== What to work on ==
Reproduce the listing below word for word, from the first line through the last, changing nothing.

== Data listing ==
begin

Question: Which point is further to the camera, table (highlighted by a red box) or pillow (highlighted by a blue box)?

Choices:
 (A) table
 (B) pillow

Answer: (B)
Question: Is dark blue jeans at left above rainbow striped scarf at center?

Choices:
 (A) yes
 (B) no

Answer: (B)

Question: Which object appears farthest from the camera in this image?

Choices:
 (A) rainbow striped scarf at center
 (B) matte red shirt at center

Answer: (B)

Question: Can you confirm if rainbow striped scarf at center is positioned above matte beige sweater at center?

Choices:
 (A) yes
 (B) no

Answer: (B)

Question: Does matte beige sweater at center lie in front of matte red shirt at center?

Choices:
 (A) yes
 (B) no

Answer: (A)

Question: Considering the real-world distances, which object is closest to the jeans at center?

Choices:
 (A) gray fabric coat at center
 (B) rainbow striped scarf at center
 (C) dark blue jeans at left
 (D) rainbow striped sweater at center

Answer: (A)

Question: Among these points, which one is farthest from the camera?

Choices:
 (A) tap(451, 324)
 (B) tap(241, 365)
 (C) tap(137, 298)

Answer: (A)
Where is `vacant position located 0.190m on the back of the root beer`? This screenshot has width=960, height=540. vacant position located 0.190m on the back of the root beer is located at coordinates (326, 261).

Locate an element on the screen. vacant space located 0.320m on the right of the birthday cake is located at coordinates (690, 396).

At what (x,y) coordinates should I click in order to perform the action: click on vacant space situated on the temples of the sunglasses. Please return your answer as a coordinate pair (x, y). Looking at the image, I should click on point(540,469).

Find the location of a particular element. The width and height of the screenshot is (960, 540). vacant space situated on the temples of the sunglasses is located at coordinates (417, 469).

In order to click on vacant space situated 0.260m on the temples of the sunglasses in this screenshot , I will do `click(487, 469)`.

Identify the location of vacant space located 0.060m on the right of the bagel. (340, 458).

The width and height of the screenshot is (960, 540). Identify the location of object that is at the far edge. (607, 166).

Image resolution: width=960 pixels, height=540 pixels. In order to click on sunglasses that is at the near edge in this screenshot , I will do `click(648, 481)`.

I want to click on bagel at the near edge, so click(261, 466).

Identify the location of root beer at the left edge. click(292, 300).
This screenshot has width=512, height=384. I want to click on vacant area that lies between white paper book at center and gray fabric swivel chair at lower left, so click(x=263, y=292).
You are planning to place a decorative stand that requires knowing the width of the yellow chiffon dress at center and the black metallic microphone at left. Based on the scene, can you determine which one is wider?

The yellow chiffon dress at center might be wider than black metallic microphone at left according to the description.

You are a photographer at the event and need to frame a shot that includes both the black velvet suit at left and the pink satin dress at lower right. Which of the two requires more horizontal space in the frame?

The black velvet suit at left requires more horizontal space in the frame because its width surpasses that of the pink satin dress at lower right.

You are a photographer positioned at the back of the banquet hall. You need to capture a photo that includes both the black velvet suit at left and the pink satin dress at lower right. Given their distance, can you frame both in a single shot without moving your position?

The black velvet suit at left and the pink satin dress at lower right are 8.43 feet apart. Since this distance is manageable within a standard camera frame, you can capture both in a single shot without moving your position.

end

== Answer to this exercise ==
Question: Which point is further to the camera, table (highlighted by a red box) or pillow (highlighted by a blue box)?

Choices:
 (A) table
 (B) pillow

Answer: (B)
Question: Is dark blue jeans at left above rainbow striped scarf at center?

Choices:
 (A) yes
 (B) no

Answer: (B)

Question: Which object appears farthest from the camera in this image?

Choices:
 (A) rainbow striped scarf at center
 (B) matte red shirt at center

Answer: (B)

Question: Can you confirm if rainbow striped scarf at center is positioned above matte beige sweater at center?

Choices:
 (A) yes
 (B) no

Answer: (B)

Question: Does matte beige sweater at center lie in front of matte red shirt at center?

Choices:
 (A) yes
 (B) no

Answer: (A)

Question: Considering the real-world distances, which object is closest to the jeans at center?

Choices:
 (A) gray fabric coat at center
 (B) rainbow striped scarf at center
 (C) dark blue jeans at left
 (D) rainbow striped sweater at center

Answer: (A)

Question: Among these points, which one is farthest from the camera?

Choices:
 (A) tap(451, 324)
 (B) tap(241, 365)
 (C) tap(137, 298)

Answer: (A)
Where is `vacant position located 0.190m on the back of the root beer`? This screenshot has width=960, height=540. vacant position located 0.190m on the back of the root beer is located at coordinates (326, 261).

Locate an element on the screen. vacant space located 0.320m on the right of the birthday cake is located at coordinates (690, 396).

At what (x,y) coordinates should I click in order to perform the action: click on vacant space situated on the temples of the sunglasses. Please return your answer as a coordinate pair (x, y). Looking at the image, I should click on point(540,469).

Find the location of a particular element. The width and height of the screenshot is (960, 540). vacant space situated on the temples of the sunglasses is located at coordinates (417, 469).

In order to click on vacant space situated 0.260m on the temples of the sunglasses in this screenshot , I will do `click(487, 469)`.

Identify the location of vacant space located 0.060m on the right of the bagel. (340, 458).

The width and height of the screenshot is (960, 540). Identify the location of object that is at the far edge. (607, 166).

Image resolution: width=960 pixels, height=540 pixels. In order to click on sunglasses that is at the near edge in this screenshot , I will do `click(648, 481)`.

I want to click on bagel at the near edge, so click(261, 466).

Identify the location of root beer at the left edge. click(292, 300).
This screenshot has width=512, height=384. I want to click on vacant area that lies between white paper book at center and gray fabric swivel chair at lower left, so click(x=263, y=292).
You are planning to place a decorative stand that requires knowing the width of the yellow chiffon dress at center and the black metallic microphone at left. Based on the scene, can you determine which one is wider?

The yellow chiffon dress at center might be wider than black metallic microphone at left according to the description.

You are a photographer at the event and need to frame a shot that includes both the black velvet suit at left and the pink satin dress at lower right. Which of the two requires more horizontal space in the frame?

The black velvet suit at left requires more horizontal space in the frame because its width surpasses that of the pink satin dress at lower right.

You are a photographer positioned at the back of the banquet hall. You need to capture a photo that includes both the black velvet suit at left and the pink satin dress at lower right. Given their distance, can you frame both in a single shot without moving your position?

The black velvet suit at left and the pink satin dress at lower right are 8.43 feet apart. Since this distance is manageable within a standard camera frame, you can capture both in a single shot without moving your position.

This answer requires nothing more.